* _Task instructions_
The records beneath should be printed exactly, and the pictures are to be left out.

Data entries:
---------------

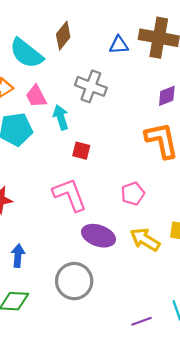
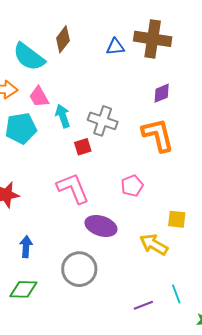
gray cross: (91, 86) -> (103, 121), moved
red square: (81, 151) -> (83, 147), turned -30
yellow arrow: (145, 240) -> (154, 244), moved

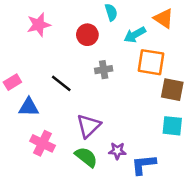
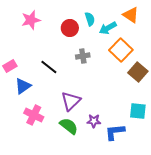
cyan semicircle: (111, 12) -> (90, 19), moved
orange square: (151, 62) -> (121, 50), turned 35
brown square: (172, 90) -> (138, 72), turned 30
blue triangle: (29, 107) -> (23, 86), turned -36
cyan square: (172, 126) -> (138, 111), moved

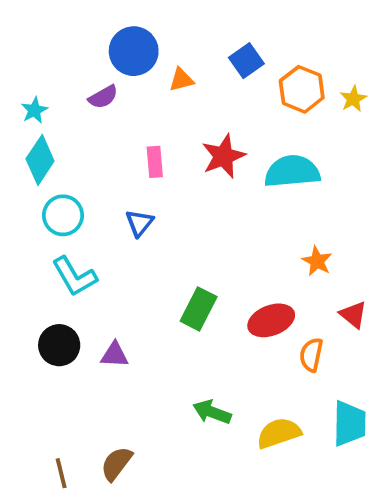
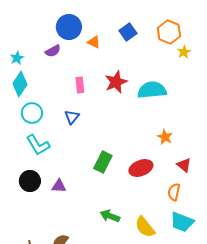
orange triangle: (181, 80) -> (94, 42), turned 40
orange hexagon: (302, 89) -> (169, 32), moved
orange semicircle: (311, 355) -> (174, 192), moved
cyan trapezoid: (349, 423) -> (182, 222), turned 110
yellow semicircle: (279, 433) -> (145, 227), turned -110

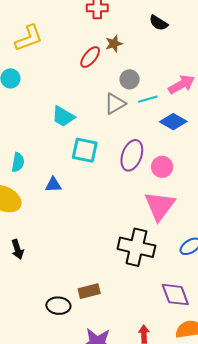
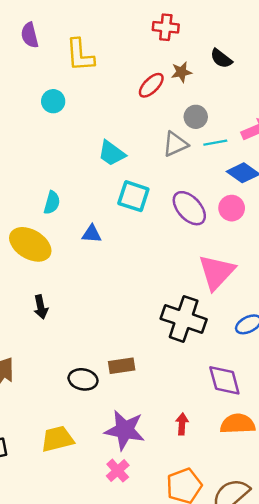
black semicircle: (159, 23) -> (221, 58), moved
yellow L-shape: (29, 38) -> (80, 55), turned 100
purple ellipse: (132, 155) -> (189, 208), turned -68
pink circle: (162, 167) -> (232, 208), moved

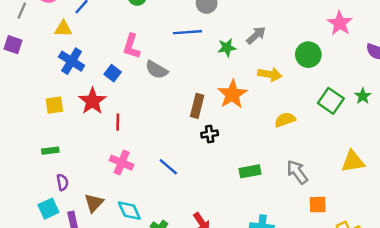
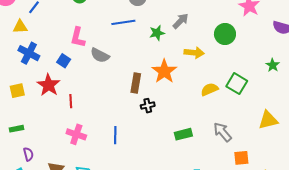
green square: (331, 101) -> (237, 84), moved
blue line: (168, 167) -> (115, 135), turned 54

---------------

* _Response to the exercise_
gray cross: (91, 86) -> (103, 121), moved
red square: (81, 151) -> (83, 147), turned -30
yellow arrow: (145, 240) -> (154, 244), moved

cyan semicircle: (111, 12) -> (90, 19), moved
orange square: (151, 62) -> (121, 50), turned 35
brown square: (172, 90) -> (138, 72), turned 30
blue triangle: (29, 107) -> (23, 86), turned -36
cyan square: (172, 126) -> (138, 111), moved

orange triangle: (181, 80) -> (94, 42), turned 40
orange hexagon: (302, 89) -> (169, 32), moved
orange semicircle: (311, 355) -> (174, 192), moved
cyan trapezoid: (349, 423) -> (182, 222), turned 110
yellow semicircle: (279, 433) -> (145, 227), turned -110

black semicircle: (159, 23) -> (221, 58), moved
yellow L-shape: (29, 38) -> (80, 55), turned 100
purple ellipse: (132, 155) -> (189, 208), turned -68
pink circle: (162, 167) -> (232, 208), moved

green square: (331, 101) -> (237, 84), moved
blue line: (168, 167) -> (115, 135), turned 54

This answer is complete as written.